### WHAT IS REQUIRED
Please update the data from the line containing "[(262, 400)]" through the line containing "The image size", inclusive, and give those lines again with "ashtray" replaced by "tray" and nothing else changed.

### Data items

● ● ● ●

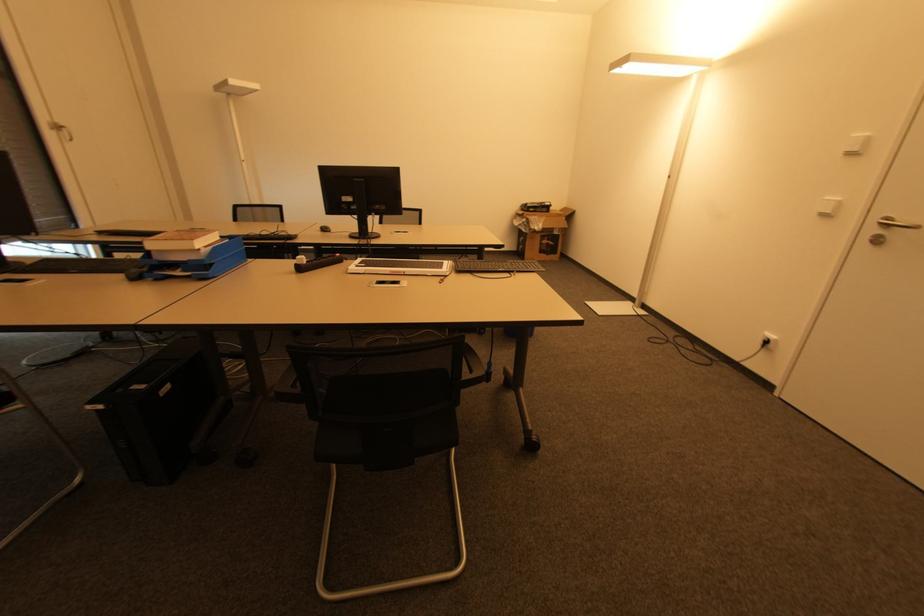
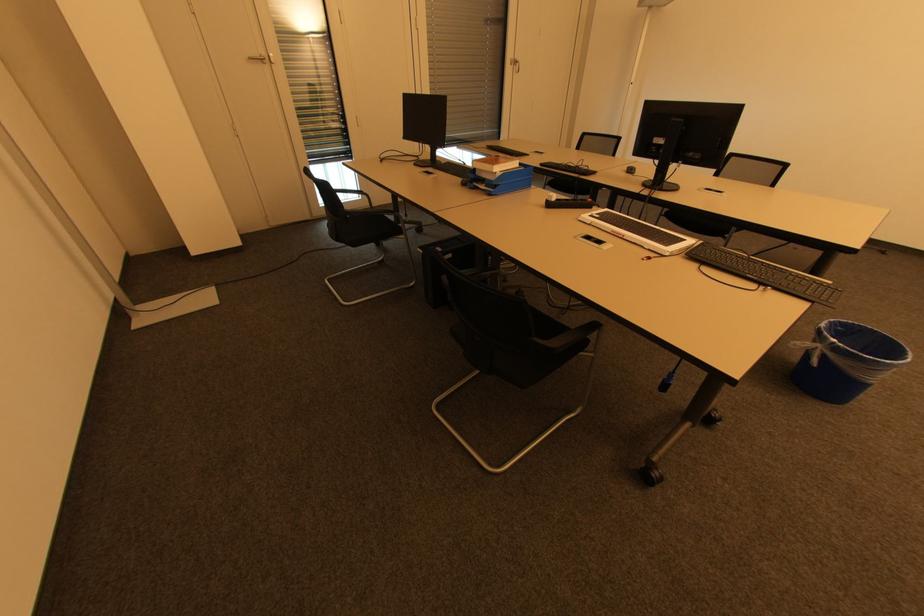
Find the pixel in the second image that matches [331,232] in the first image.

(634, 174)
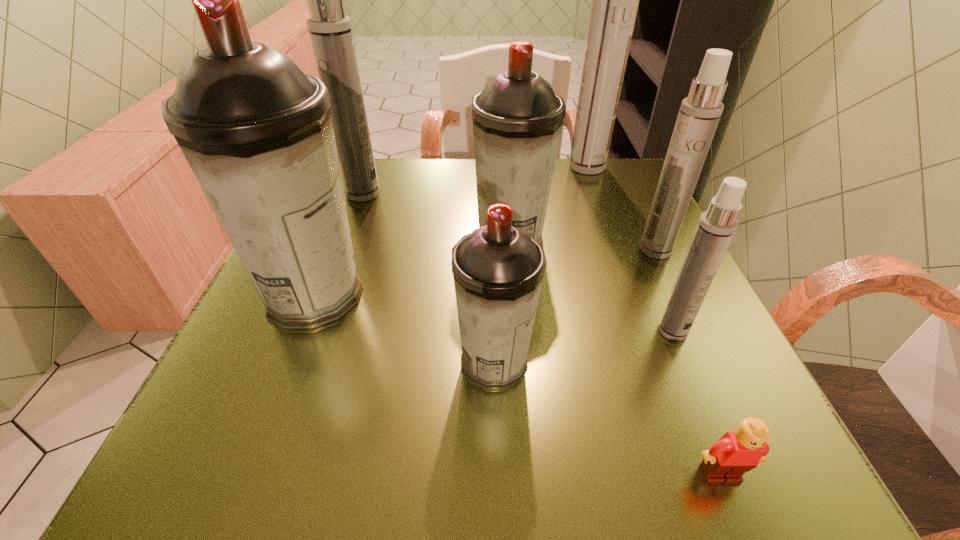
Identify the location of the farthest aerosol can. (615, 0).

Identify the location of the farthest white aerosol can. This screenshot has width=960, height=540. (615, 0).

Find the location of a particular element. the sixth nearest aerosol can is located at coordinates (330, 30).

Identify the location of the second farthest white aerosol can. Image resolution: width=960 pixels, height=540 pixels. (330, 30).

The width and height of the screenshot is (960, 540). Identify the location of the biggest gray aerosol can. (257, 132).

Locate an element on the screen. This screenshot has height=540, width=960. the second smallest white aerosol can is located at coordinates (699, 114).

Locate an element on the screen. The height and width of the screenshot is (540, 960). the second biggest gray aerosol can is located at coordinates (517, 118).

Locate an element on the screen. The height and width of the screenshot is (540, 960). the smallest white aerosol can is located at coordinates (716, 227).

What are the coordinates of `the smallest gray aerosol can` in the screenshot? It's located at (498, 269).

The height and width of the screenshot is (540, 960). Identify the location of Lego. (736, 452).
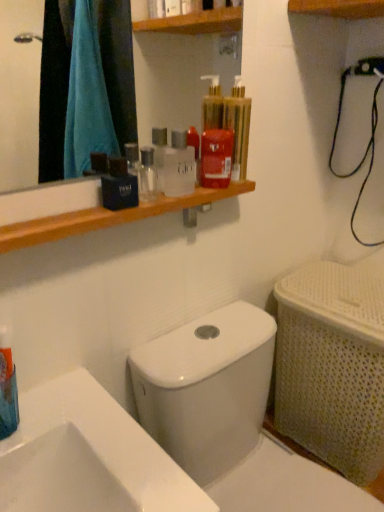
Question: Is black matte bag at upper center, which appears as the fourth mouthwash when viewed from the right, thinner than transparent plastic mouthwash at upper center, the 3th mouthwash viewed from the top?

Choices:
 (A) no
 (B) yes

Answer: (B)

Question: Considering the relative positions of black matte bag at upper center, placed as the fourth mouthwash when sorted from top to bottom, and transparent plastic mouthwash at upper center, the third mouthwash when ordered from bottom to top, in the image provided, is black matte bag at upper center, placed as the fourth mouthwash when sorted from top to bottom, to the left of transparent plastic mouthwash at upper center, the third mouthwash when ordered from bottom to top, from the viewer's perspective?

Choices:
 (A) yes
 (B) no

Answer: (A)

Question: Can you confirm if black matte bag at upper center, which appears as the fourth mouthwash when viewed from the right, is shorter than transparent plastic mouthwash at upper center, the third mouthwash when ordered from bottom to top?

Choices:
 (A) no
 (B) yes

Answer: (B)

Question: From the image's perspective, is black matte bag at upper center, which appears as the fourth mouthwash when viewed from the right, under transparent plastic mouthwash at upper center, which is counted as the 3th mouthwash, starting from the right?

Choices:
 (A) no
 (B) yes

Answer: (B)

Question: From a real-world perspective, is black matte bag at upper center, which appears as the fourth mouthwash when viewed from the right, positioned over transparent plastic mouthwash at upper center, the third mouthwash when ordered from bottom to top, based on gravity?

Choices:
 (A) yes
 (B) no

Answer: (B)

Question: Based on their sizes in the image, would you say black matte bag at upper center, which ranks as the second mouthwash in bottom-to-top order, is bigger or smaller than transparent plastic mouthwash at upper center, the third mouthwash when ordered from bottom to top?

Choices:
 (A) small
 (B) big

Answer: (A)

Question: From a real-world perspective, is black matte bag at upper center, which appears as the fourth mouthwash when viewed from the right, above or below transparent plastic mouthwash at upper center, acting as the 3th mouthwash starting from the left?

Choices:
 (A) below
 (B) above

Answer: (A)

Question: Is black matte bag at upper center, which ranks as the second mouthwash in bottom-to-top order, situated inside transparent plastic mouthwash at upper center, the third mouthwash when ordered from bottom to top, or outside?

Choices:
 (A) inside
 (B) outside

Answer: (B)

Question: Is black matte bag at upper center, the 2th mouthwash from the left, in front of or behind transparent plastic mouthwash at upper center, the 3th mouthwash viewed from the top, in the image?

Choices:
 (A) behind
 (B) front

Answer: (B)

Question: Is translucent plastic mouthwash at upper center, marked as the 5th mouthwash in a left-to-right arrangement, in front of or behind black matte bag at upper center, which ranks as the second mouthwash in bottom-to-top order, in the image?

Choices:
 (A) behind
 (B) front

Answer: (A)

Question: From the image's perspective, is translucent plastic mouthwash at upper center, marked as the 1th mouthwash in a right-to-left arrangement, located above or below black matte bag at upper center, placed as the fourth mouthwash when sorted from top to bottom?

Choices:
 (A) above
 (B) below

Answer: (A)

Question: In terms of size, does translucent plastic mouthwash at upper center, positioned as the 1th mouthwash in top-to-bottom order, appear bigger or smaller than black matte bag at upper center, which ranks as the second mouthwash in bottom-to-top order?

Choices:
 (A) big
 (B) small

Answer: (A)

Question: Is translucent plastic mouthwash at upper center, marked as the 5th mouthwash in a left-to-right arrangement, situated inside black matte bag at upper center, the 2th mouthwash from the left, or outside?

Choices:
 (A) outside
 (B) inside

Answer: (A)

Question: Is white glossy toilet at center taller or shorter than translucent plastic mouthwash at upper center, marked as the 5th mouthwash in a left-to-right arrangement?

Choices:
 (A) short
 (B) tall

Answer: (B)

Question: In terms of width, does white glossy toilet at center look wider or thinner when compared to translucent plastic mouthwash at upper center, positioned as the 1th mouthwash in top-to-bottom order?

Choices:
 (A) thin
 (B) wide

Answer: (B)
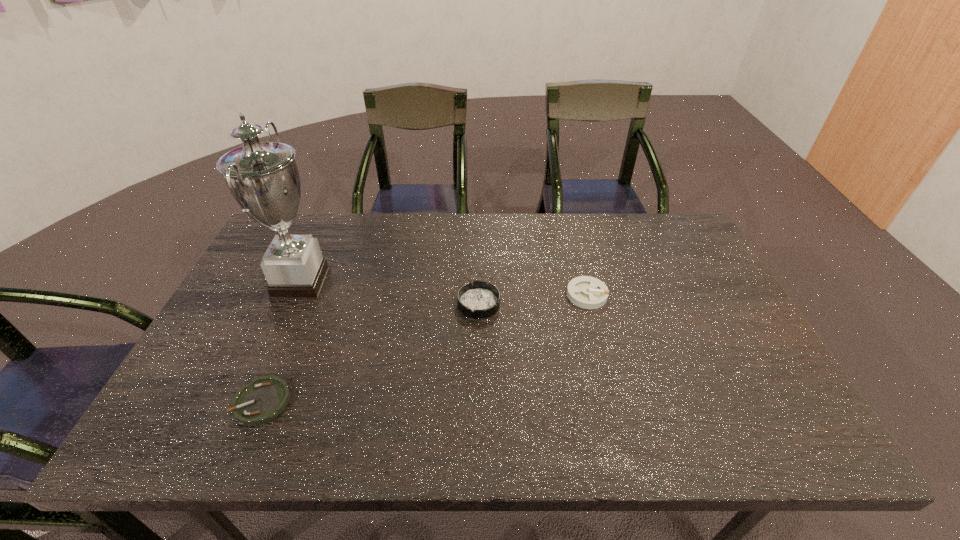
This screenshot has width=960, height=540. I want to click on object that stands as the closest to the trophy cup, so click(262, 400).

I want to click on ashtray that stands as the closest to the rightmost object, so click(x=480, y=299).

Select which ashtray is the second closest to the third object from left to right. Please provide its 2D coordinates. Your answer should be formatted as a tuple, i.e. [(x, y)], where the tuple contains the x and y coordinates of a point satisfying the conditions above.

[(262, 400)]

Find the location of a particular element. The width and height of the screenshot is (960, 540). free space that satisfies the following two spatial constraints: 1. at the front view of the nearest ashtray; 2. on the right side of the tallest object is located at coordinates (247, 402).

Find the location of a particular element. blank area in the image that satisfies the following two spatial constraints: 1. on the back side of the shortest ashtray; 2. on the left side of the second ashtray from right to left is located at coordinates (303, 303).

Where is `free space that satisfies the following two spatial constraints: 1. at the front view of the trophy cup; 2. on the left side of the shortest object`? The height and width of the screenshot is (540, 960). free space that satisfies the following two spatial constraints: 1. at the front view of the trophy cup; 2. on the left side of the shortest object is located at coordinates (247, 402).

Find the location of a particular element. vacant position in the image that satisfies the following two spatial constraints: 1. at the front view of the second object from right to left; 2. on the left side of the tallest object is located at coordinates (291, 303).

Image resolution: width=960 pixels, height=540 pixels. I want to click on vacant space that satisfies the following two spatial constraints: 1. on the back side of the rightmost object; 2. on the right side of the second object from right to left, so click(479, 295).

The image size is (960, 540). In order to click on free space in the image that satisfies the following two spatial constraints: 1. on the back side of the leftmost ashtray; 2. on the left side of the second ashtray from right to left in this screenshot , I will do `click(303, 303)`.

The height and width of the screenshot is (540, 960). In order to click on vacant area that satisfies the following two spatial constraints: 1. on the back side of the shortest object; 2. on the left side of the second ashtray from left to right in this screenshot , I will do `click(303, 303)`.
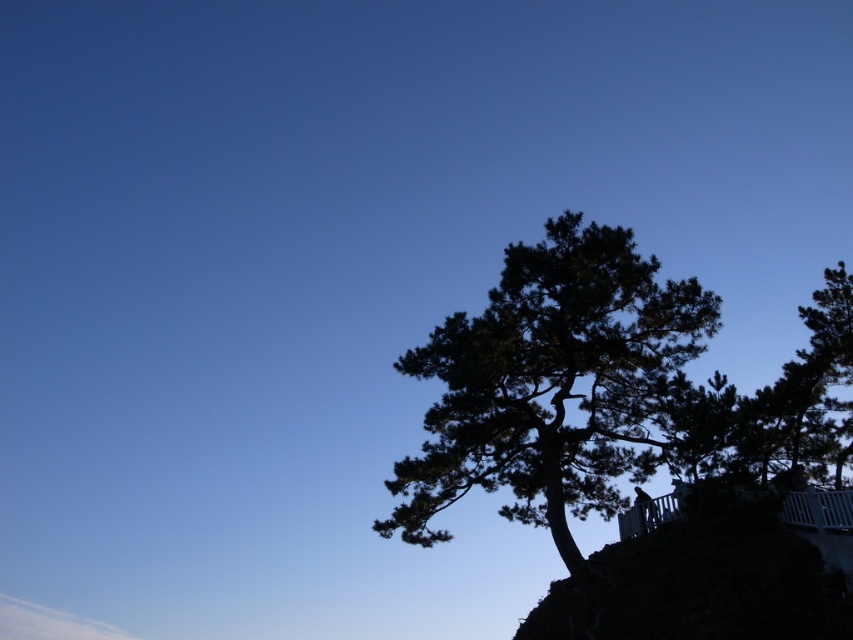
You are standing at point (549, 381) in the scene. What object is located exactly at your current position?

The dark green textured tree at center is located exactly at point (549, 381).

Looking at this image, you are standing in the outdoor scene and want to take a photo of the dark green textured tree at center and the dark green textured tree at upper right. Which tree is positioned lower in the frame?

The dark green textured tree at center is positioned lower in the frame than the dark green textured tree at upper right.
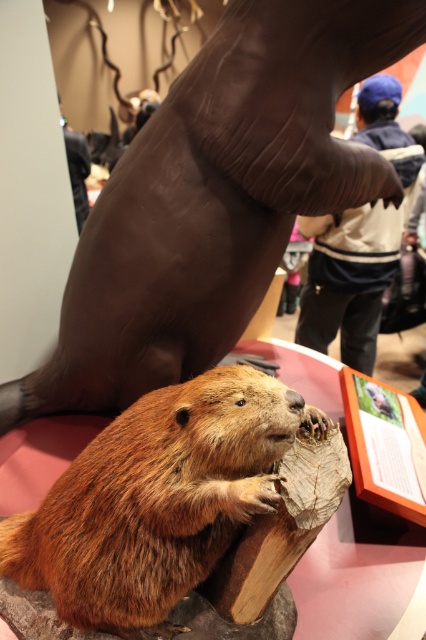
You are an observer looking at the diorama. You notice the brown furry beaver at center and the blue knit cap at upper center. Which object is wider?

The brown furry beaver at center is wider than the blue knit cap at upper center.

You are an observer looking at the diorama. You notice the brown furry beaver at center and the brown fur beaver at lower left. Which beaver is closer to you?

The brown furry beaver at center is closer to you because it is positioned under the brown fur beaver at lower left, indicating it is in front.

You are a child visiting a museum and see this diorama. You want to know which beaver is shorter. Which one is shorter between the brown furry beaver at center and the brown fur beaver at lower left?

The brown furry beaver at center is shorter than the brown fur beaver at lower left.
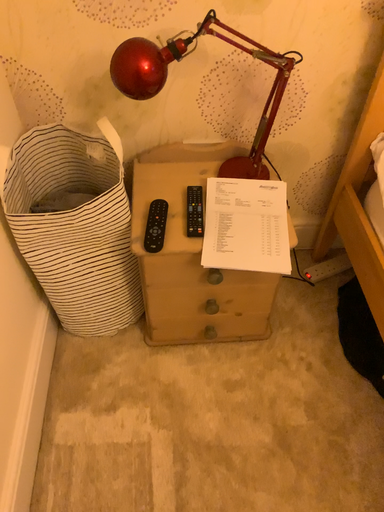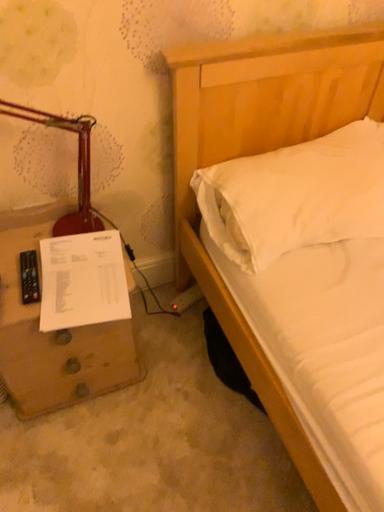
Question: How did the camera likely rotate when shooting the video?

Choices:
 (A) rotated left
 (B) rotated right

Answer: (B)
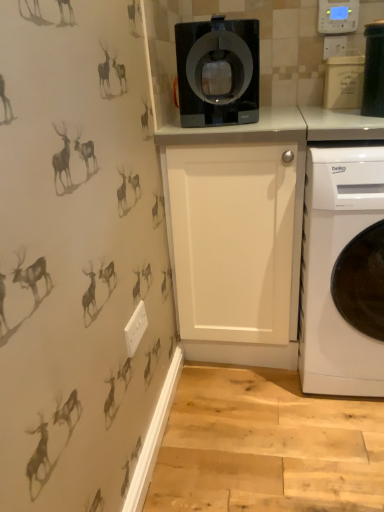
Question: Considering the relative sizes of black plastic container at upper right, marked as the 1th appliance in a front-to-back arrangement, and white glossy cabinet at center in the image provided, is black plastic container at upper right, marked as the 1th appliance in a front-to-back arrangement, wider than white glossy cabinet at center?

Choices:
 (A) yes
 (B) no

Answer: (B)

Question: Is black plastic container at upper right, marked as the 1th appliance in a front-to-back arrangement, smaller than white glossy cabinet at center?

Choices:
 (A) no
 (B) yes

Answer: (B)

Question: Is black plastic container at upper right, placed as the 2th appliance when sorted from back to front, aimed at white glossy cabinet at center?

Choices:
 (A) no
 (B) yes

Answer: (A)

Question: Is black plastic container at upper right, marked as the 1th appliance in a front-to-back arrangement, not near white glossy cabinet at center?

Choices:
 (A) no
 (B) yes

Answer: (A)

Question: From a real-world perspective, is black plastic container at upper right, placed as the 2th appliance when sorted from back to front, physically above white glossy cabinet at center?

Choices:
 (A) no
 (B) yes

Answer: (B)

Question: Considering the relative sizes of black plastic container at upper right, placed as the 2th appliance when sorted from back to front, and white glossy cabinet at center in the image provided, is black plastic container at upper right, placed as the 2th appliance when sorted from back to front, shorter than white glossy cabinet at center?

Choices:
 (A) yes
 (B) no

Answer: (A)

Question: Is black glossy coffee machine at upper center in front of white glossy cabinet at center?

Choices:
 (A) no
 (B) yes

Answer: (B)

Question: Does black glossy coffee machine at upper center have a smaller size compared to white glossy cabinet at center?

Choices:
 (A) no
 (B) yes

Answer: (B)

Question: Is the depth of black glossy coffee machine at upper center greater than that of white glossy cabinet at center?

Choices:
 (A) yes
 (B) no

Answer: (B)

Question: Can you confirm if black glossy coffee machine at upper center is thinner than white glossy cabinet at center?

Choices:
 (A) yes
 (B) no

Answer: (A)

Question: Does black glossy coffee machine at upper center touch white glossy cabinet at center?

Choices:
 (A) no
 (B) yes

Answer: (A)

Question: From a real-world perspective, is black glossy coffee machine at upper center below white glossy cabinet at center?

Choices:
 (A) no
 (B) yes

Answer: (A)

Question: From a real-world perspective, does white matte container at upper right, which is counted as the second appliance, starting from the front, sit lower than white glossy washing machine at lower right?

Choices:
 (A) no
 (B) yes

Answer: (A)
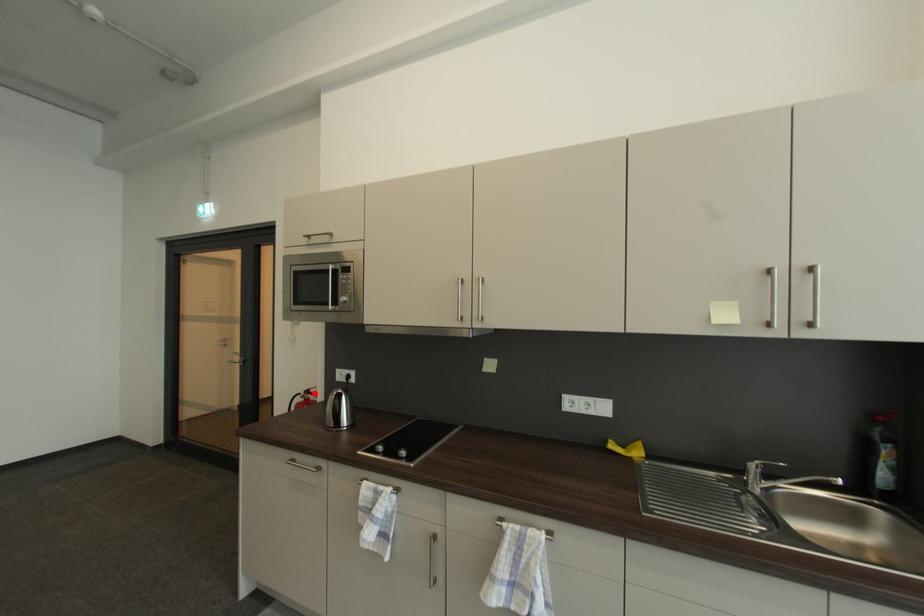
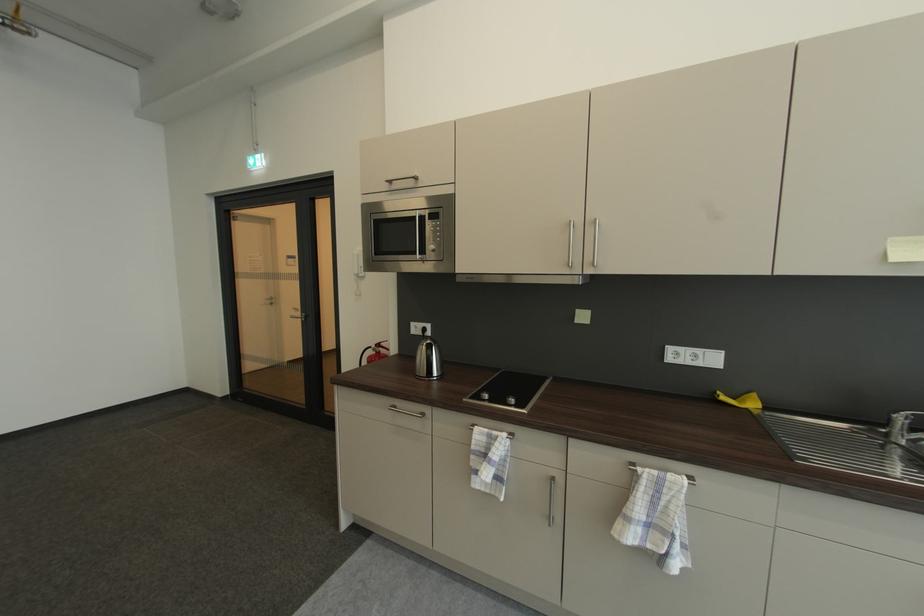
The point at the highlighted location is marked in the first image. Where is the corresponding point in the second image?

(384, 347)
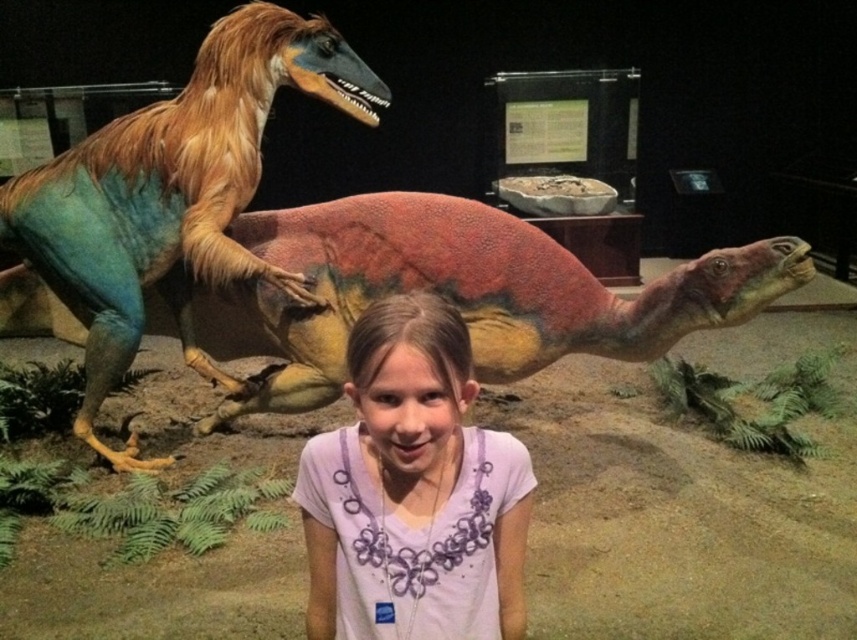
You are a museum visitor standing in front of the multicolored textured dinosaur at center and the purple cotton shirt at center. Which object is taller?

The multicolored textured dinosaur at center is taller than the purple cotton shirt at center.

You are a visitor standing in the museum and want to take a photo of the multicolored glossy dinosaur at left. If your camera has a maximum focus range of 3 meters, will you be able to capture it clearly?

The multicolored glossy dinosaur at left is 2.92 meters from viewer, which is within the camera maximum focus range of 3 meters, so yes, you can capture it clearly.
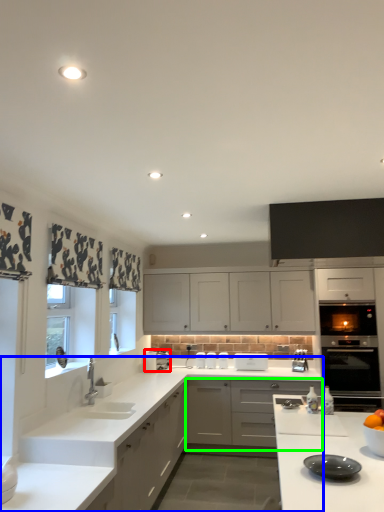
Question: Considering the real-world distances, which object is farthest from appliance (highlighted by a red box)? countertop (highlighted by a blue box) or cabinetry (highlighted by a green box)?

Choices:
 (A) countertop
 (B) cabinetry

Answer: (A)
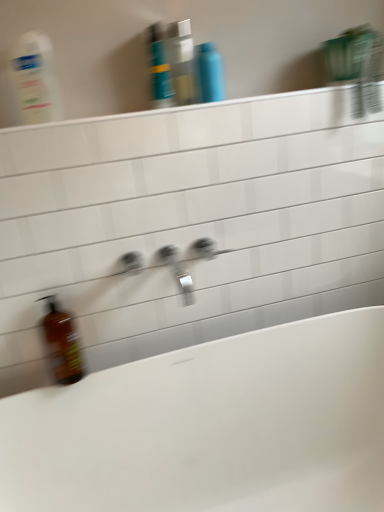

● ● ● ●

### ANSWER TO THE EXERCISE
[(262, 400)]

Find the location of a particular element. The width and height of the screenshot is (960, 540). free space that satisfies the following two spatial constraints: 1. at the front view of the nearest tray; 2. on the right side of the tallest object is located at coordinates (247, 402).

Find the location of a particular element. blank area in the image that satisfies the following two spatial constraints: 1. on the back side of the shortest tray; 2. on the left side of the second tray from right to left is located at coordinates (303, 303).

Where is `free space that satisfies the following two spatial constraints: 1. at the front view of the trophy cup; 2. on the left side of the shortest object`? The height and width of the screenshot is (540, 960). free space that satisfies the following two spatial constraints: 1. at the front view of the trophy cup; 2. on the left side of the shortest object is located at coordinates (247, 402).

Find the location of a particular element. vacant position in the image that satisfies the following two spatial constraints: 1. at the front view of the second object from right to left; 2. on the left side of the tallest object is located at coordinates (291, 303).

Image resolution: width=960 pixels, height=540 pixels. I want to click on vacant space that satisfies the following two spatial constraints: 1. on the back side of the rightmost object; 2. on the right side of the second object from right to left, so click(479, 295).

The image size is (960, 540). In order to click on free space in the image that satisfies the following two spatial constraints: 1. on the back side of the leftmost tray; 2. on the left side of the second tray from right to left in this screenshot , I will do `click(303, 303)`.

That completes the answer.